[Opening Records for this task section]

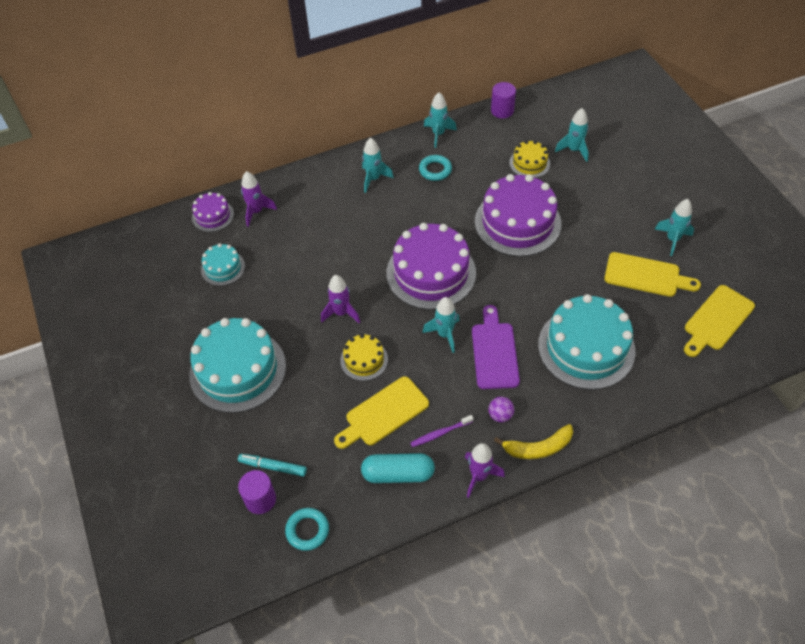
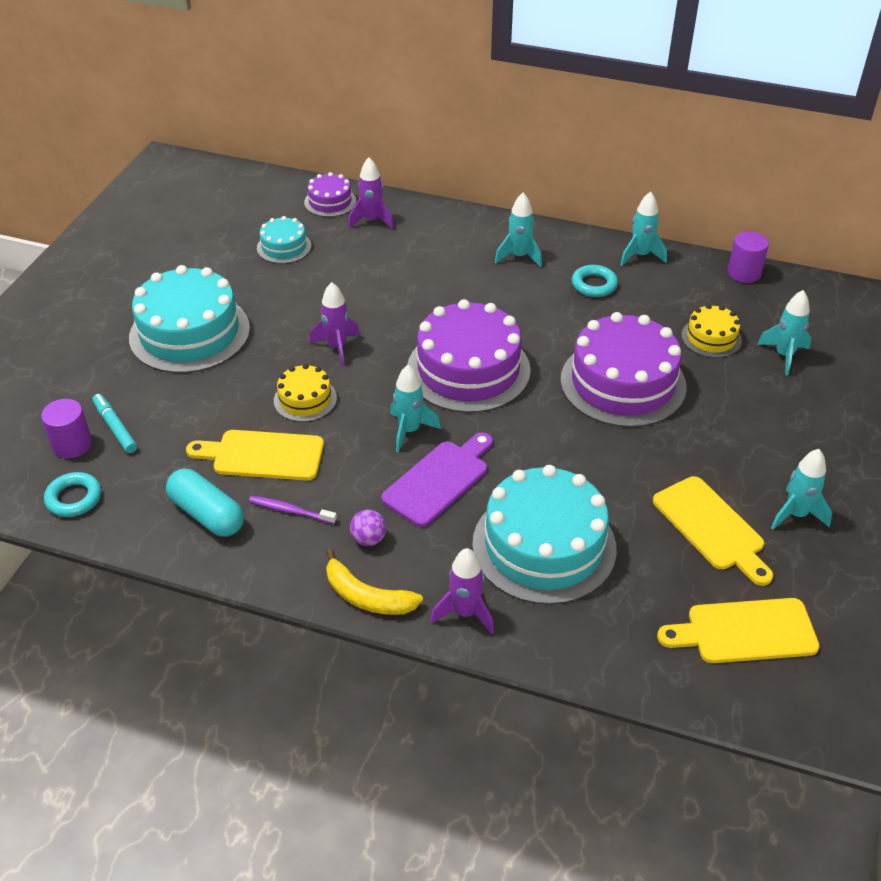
camera: 40 degrees right, 10 degrees down
purple rocket [465,443,505,498] -> purple rocket moved to [430,548,494,634]

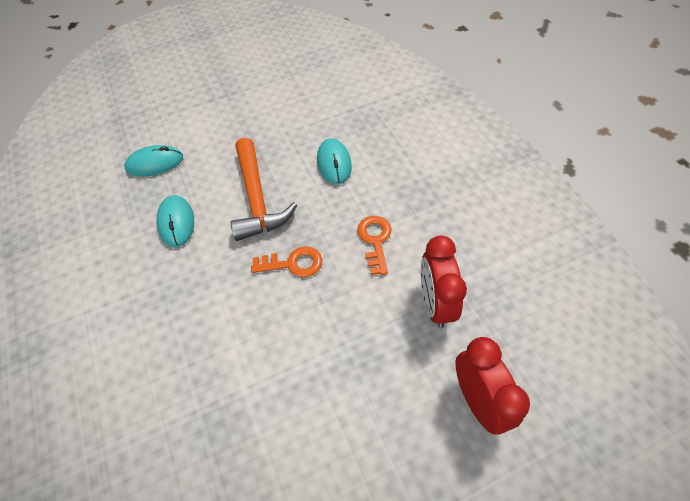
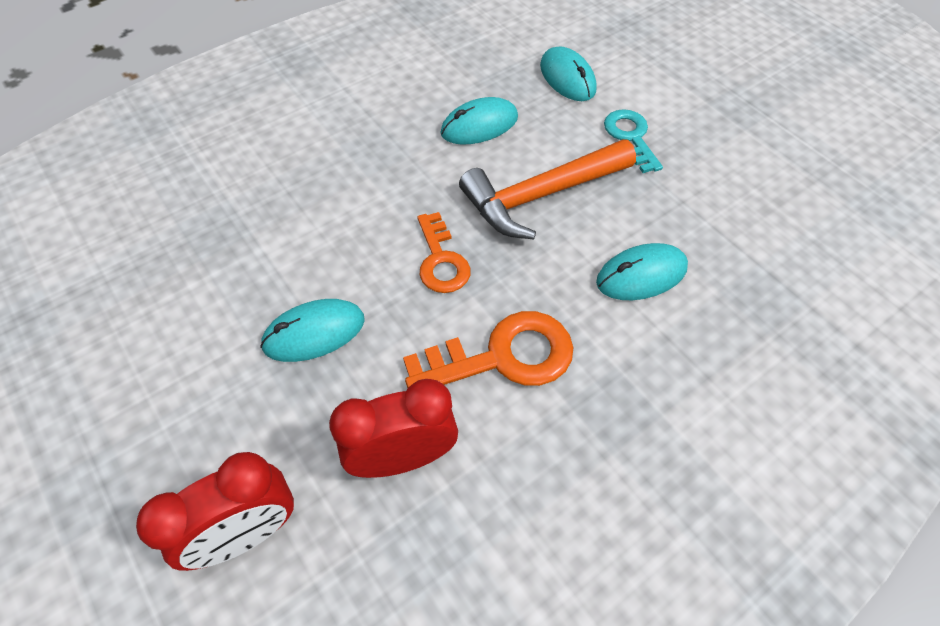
camera: 75 degrees right, 0 degrees up
orange key [357,216,392,275] -> orange key [403,311,573,388], size x1.53
none -> turquoise mouse [260,299,365,362]
none -> turquoise key [604,109,663,173]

[Closing Records for this task section]

Would you please copy all lines in the data that contain the word "none"?

— Final answer —
none -> turquoise mouse [260,299,365,362]
none -> turquoise key [604,109,663,173]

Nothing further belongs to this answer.